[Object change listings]
# # # # # # #
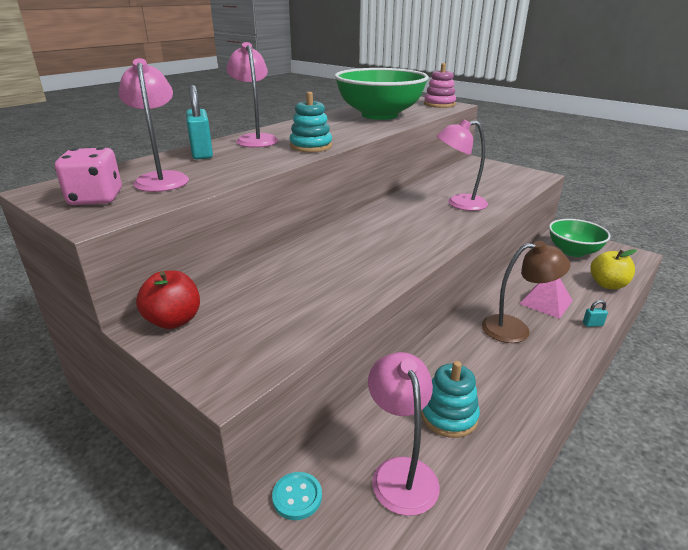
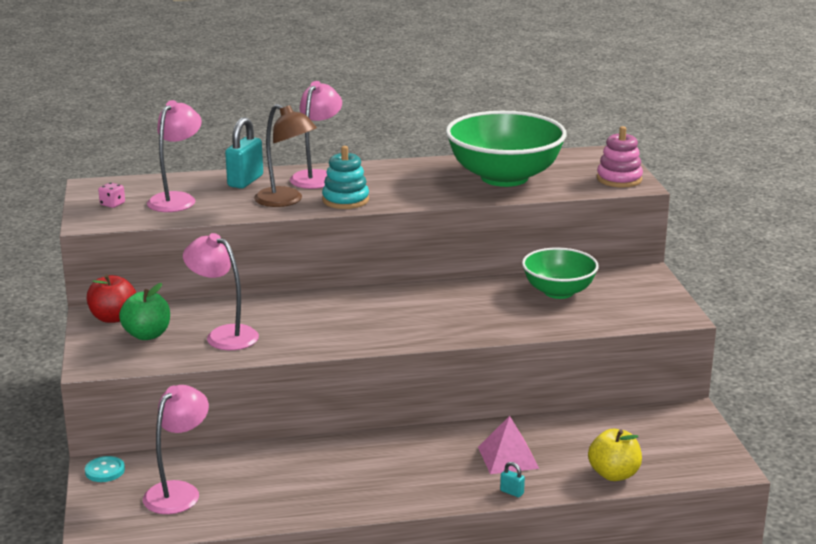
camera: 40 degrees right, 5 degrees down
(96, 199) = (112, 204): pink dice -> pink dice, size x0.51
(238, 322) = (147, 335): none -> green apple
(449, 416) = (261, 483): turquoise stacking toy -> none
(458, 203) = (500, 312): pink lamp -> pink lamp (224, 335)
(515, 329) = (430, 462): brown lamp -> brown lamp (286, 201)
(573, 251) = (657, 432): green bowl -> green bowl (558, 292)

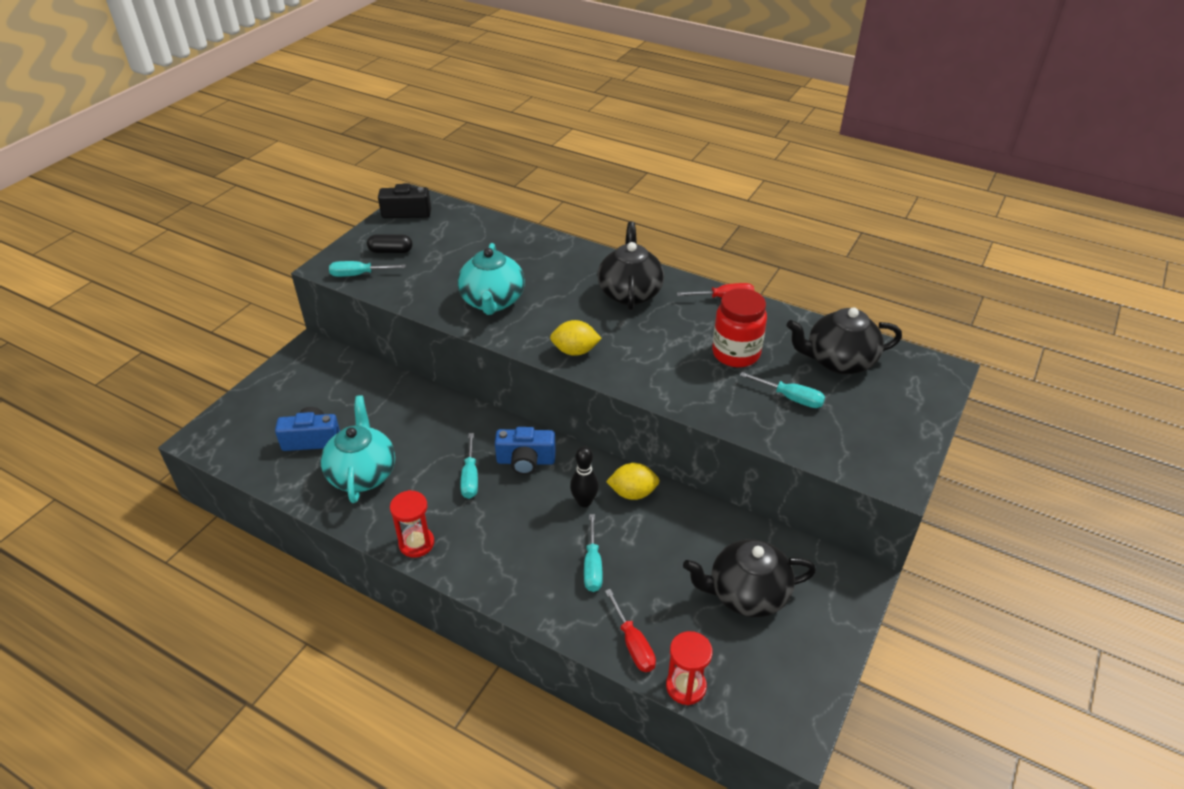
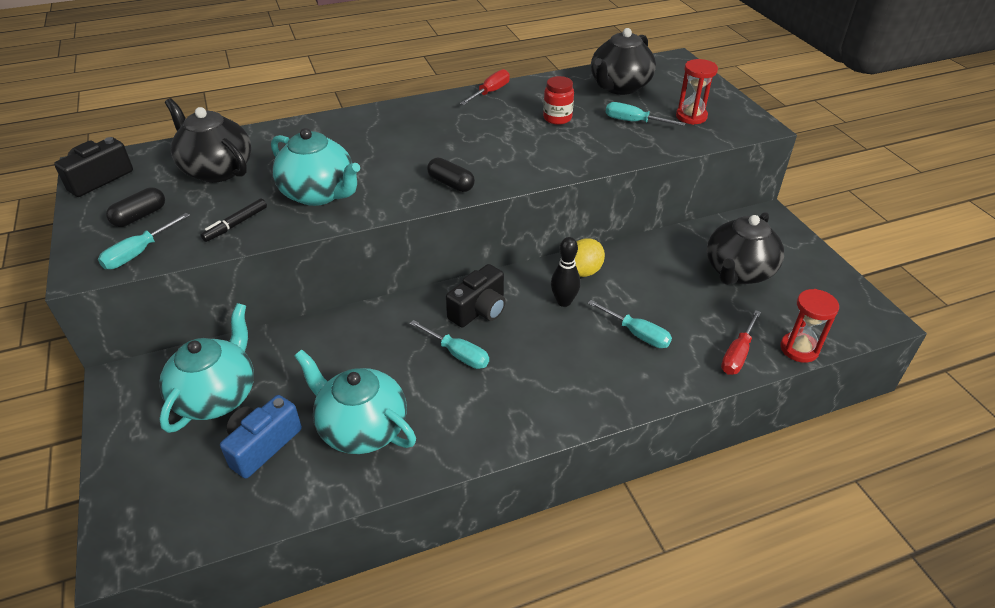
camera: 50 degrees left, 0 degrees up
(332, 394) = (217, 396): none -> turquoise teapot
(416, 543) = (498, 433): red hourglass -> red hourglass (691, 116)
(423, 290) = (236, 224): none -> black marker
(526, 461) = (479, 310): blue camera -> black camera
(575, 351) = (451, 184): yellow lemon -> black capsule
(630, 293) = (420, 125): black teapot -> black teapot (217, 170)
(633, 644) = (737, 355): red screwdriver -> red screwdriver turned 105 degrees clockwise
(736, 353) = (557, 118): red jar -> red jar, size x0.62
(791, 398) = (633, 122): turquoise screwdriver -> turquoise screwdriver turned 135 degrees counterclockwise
# # # # # # #
WHAT YOU SHOULD DO:
Please reproduce every record exactly as written, excluding the pictures.

COMPLETED EXERCISE:
camera: 40 degrees right, 5 degrees down
(96, 199) = (112, 204): pink dice -> pink dice, size x0.51
(238, 322) = (147, 335): none -> green apple
(449, 416) = (261, 483): turquoise stacking toy -> none
(458, 203) = (500, 312): pink lamp -> pink lamp (224, 335)
(515, 329) = (430, 462): brown lamp -> brown lamp (286, 201)
(573, 251) = (657, 432): green bowl -> green bowl (558, 292)

camera: 50 degrees left, 0 degrees up
(332, 394) = (217, 396): none -> turquoise teapot
(416, 543) = (498, 433): red hourglass -> red hourglass (691, 116)
(423, 290) = (236, 224): none -> black marker
(526, 461) = (479, 310): blue camera -> black camera
(575, 351) = (451, 184): yellow lemon -> black capsule
(630, 293) = (420, 125): black teapot -> black teapot (217, 170)
(633, 644) = (737, 355): red screwdriver -> red screwdriver turned 105 degrees clockwise
(736, 353) = (557, 118): red jar -> red jar, size x0.62
(791, 398) = (633, 122): turquoise screwdriver -> turquoise screwdriver turned 135 degrees counterclockwise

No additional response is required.